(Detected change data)
:::
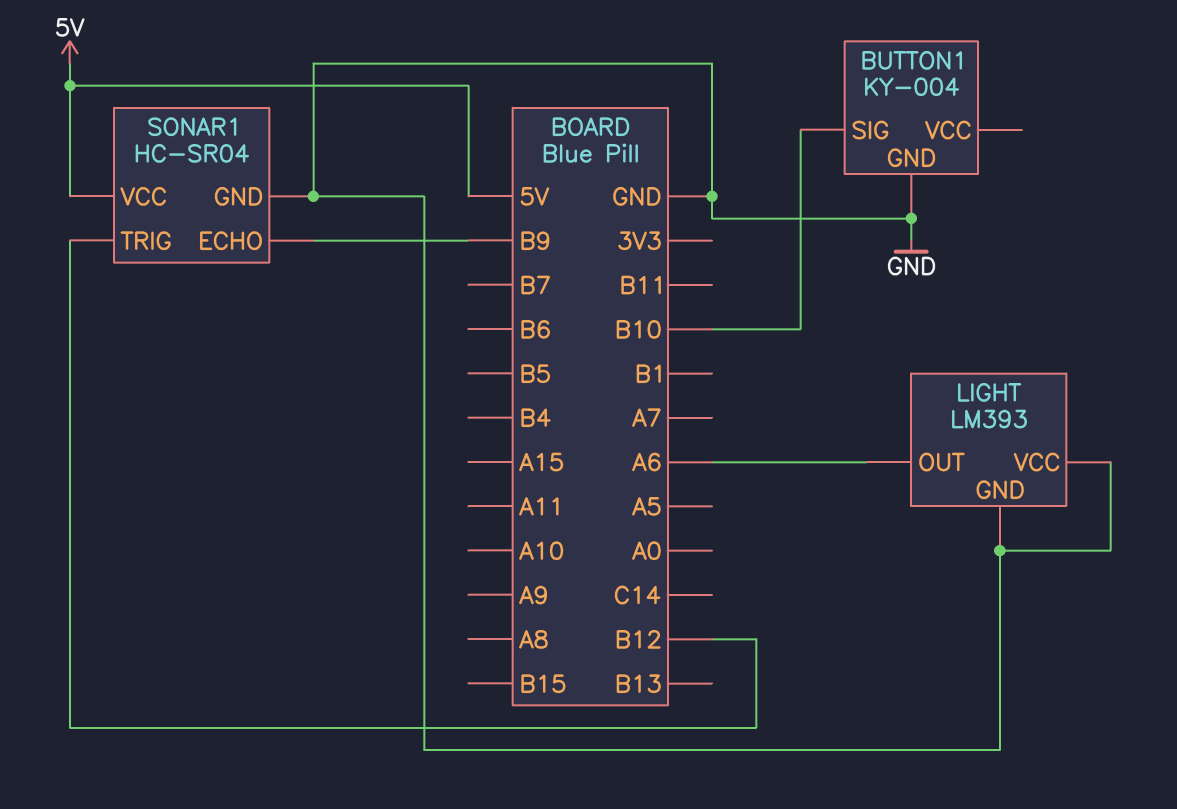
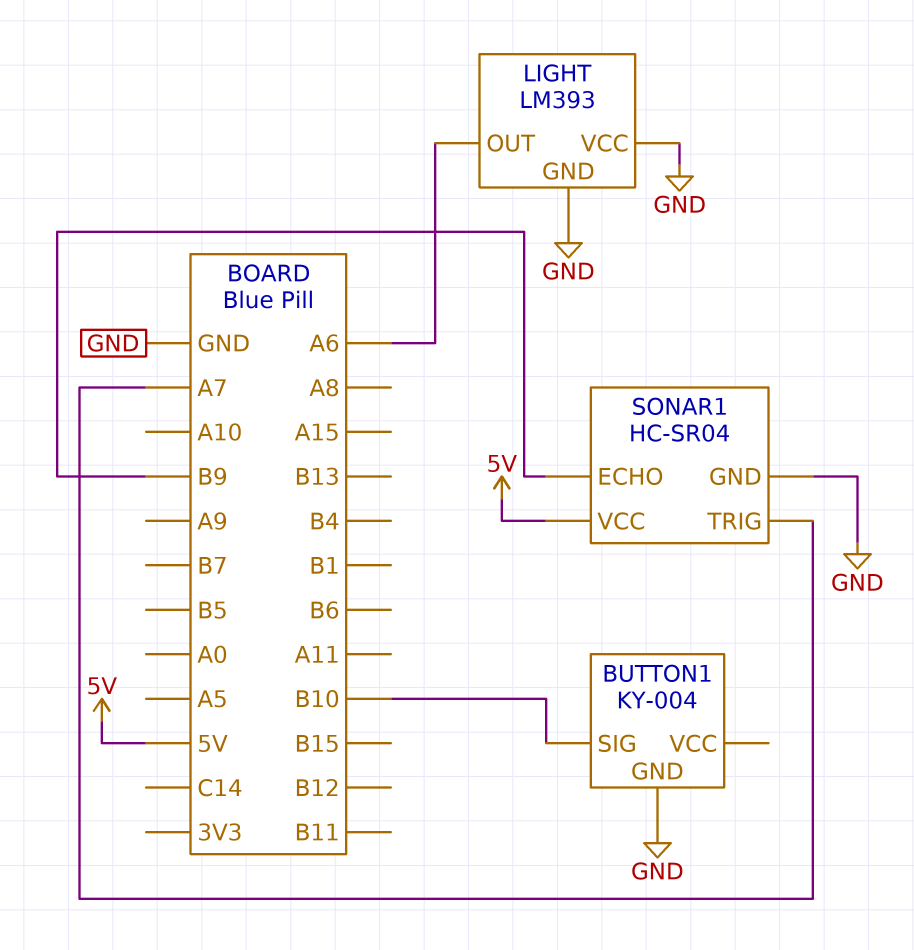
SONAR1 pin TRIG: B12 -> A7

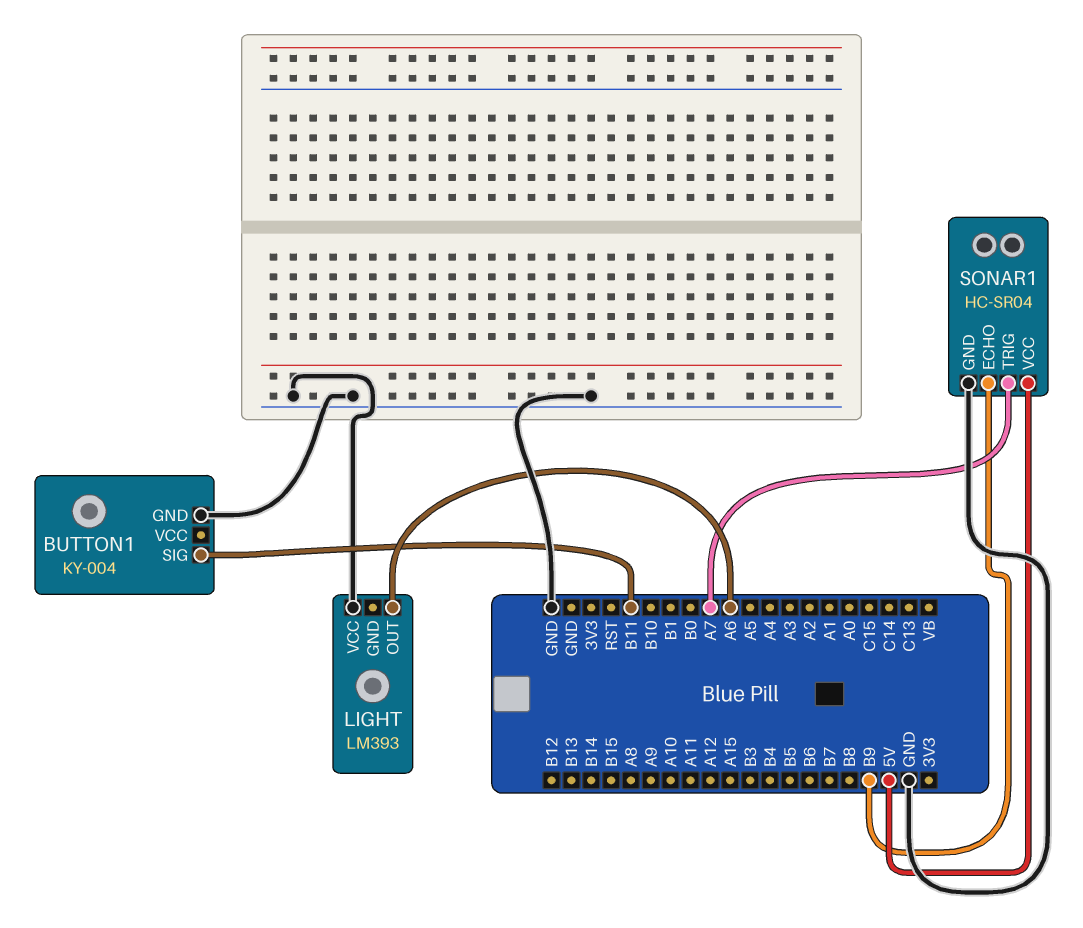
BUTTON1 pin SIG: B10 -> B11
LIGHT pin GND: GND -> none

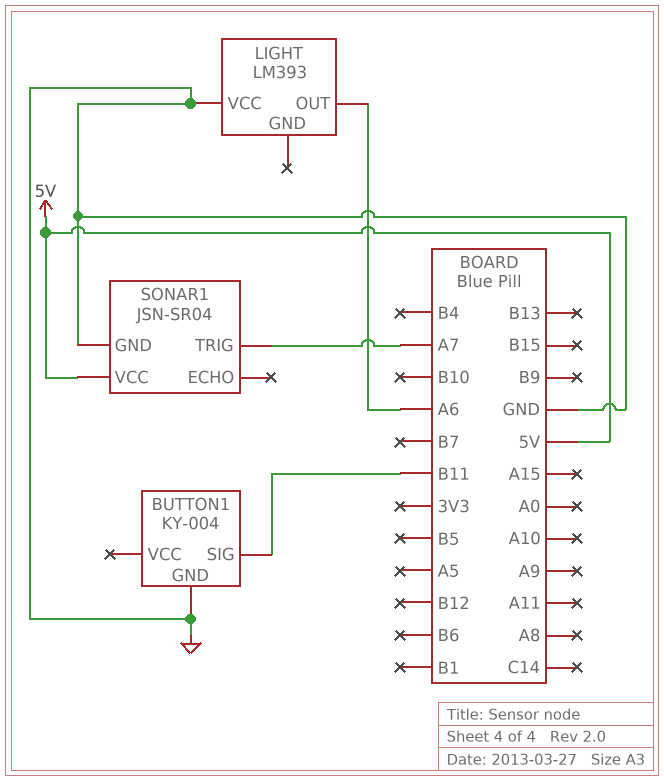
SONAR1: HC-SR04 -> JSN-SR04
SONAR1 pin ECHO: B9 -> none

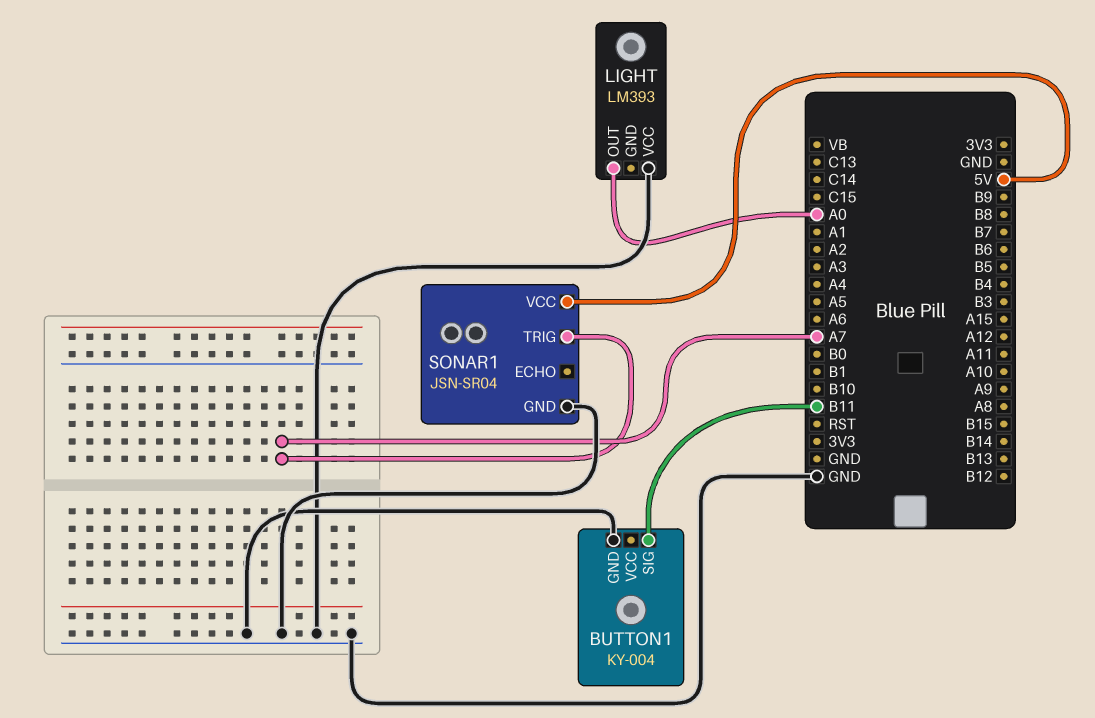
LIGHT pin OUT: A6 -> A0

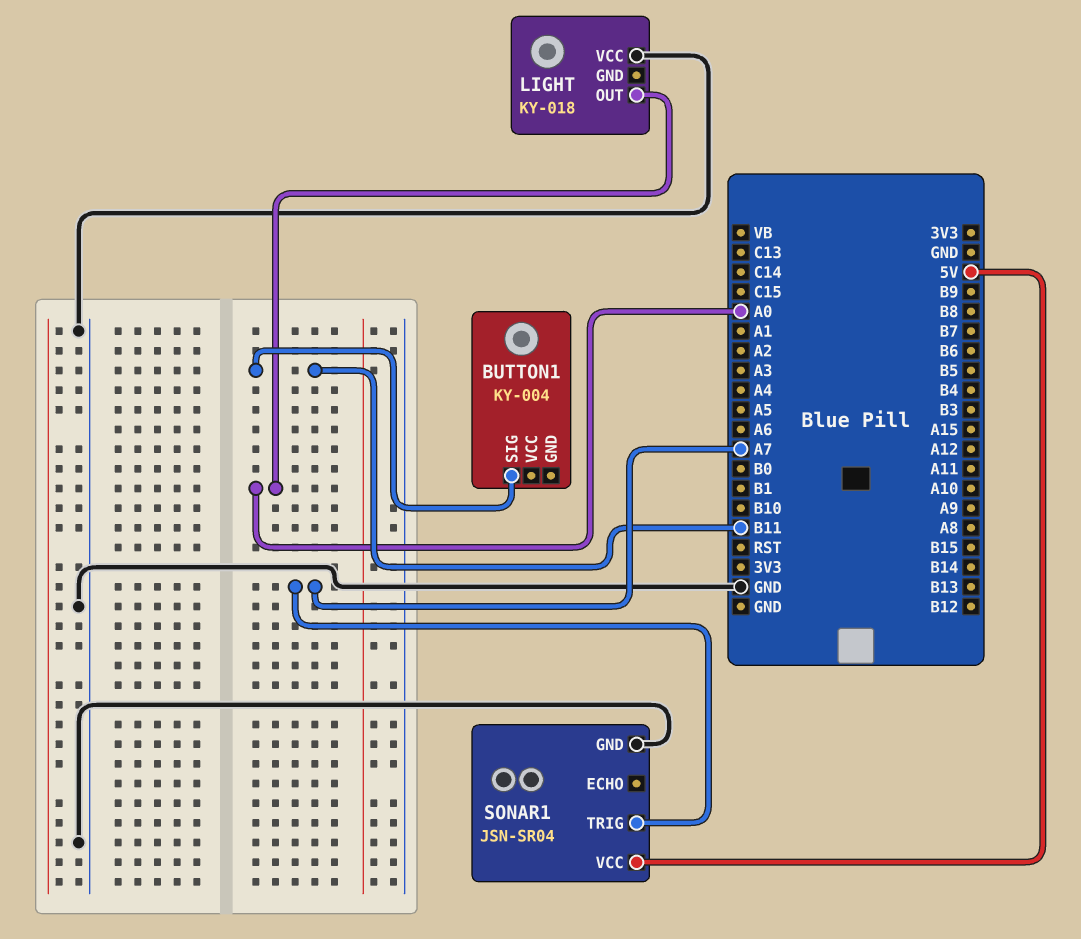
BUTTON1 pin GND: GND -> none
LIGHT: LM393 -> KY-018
:::
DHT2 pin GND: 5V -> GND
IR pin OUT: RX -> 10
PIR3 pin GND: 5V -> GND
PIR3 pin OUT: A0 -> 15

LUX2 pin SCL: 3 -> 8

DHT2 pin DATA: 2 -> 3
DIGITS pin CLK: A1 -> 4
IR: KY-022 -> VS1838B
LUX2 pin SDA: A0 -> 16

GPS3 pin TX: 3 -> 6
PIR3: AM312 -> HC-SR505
:::
**Problem statement**
Only those lines of the entries above that run from the line containing "DHT2 pin GND: 5V -> GND" to the line containing "PIR3: AM312 -> HC-SR505", both included, should be transcribed exactly.

**Worked solution**
DHT2 pin GND: 5V -> GND
IR pin OUT: RX -> 10
PIR3 pin GND: 5V -> GND
PIR3 pin OUT: A0 -> 15

LUX2 pin SCL: 3 -> 8

DHT2 pin DATA: 2 -> 3
DIGITS pin CLK: A1 -> 4
IR: KY-022 -> VS1838B
LUX2 pin SDA: A0 -> 16

GPS3 pin TX: 3 -> 6
PIR3: AM312 -> HC-SR505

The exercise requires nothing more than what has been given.